▸ Data records
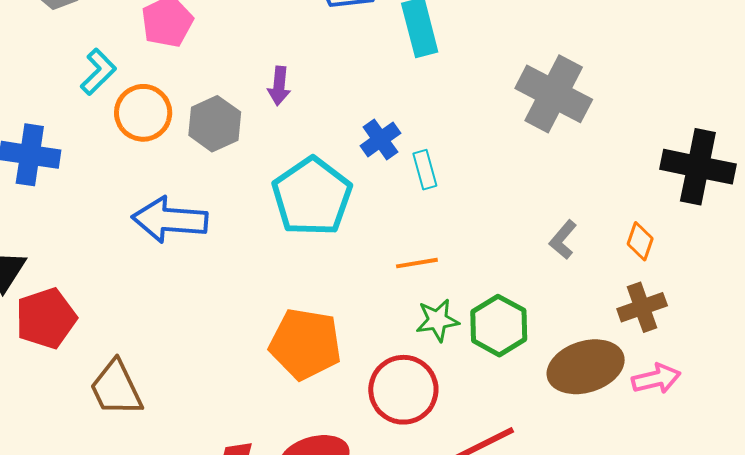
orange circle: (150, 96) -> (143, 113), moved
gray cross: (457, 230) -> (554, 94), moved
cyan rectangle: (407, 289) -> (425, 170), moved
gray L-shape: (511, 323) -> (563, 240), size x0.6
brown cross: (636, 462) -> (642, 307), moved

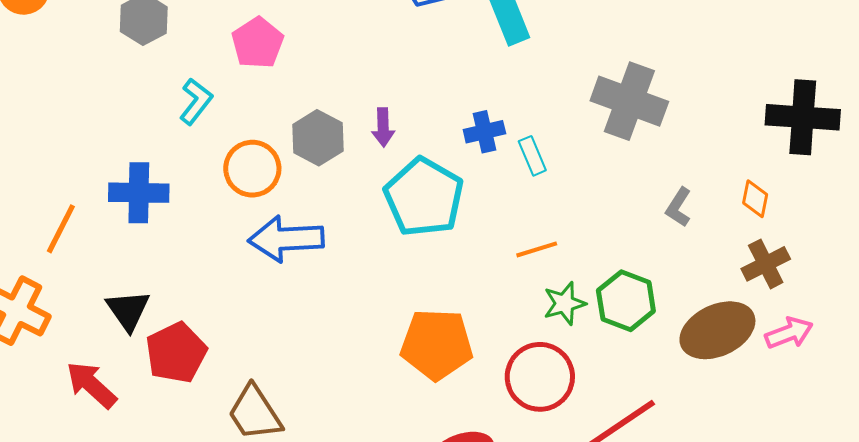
purple arrow: (279, 86) -> (383, 127), moved
gray cross: (554, 94) -> (629, 101), moved
orange circle: (143, 113) -> (252, 169), moved
blue cross: (380, 139) -> (484, 132), turned 30

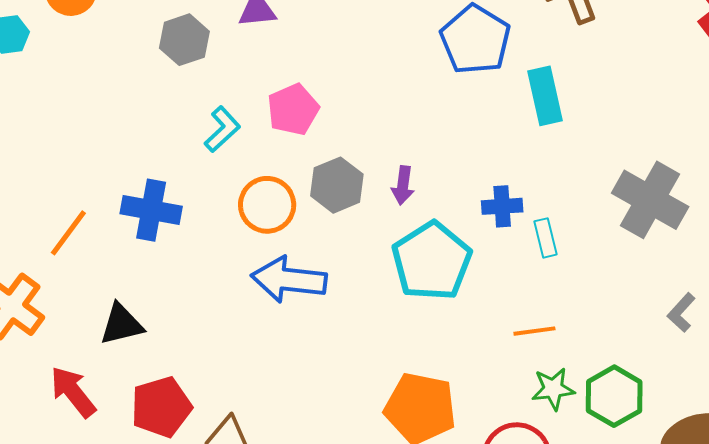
pink pentagon: (258, 43) -> (293, 110), moved
black triangle: (128, 310) -> (121, 324), turned 42
red pentagon: (176, 353) -> (161, 407), moved

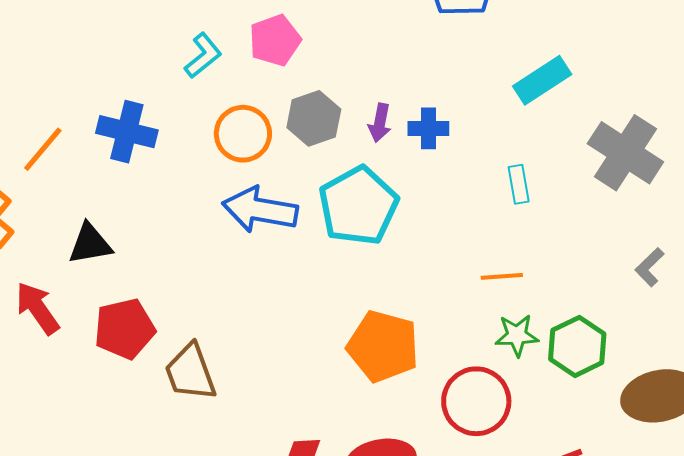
cyan rectangle: (545, 96) -> (542, 80), moved, turned 66
blue cross: (502, 206) -> (428, 128), moved
cyan pentagon: (432, 261) -> (358, 206), moved

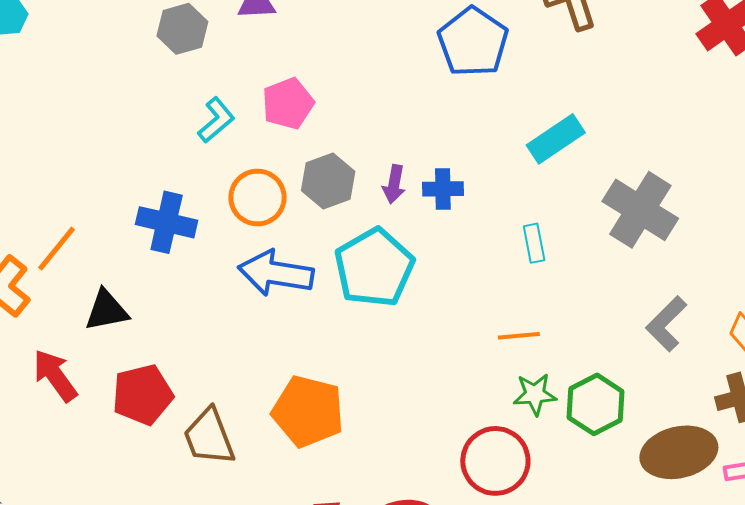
blue cross: (127, 132) -> (167, 222), moved
orange line: (43, 149) -> (57, 249), moved
gray L-shape: (650, 267) -> (666, 324), size x1.4
orange pentagon: (383, 346) -> (308, 411), moved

▸ Activity
What is needed is an exact copy of the lines above, from the one holding "blue cross: (380, 139)" down to the one holding "blue cross: (127, 132) -> (167, 222), moved", with those two included and the pictures left out.

▸ Output for this task
blue cross: (380, 139) -> (484, 132), turned 30

pink pentagon: (258, 43) -> (293, 110), moved
black triangle: (128, 310) -> (121, 324), turned 42
red pentagon: (176, 353) -> (161, 407), moved

cyan rectangle: (545, 96) -> (542, 80), moved, turned 66
blue cross: (502, 206) -> (428, 128), moved
cyan pentagon: (432, 261) -> (358, 206), moved

blue cross: (127, 132) -> (167, 222), moved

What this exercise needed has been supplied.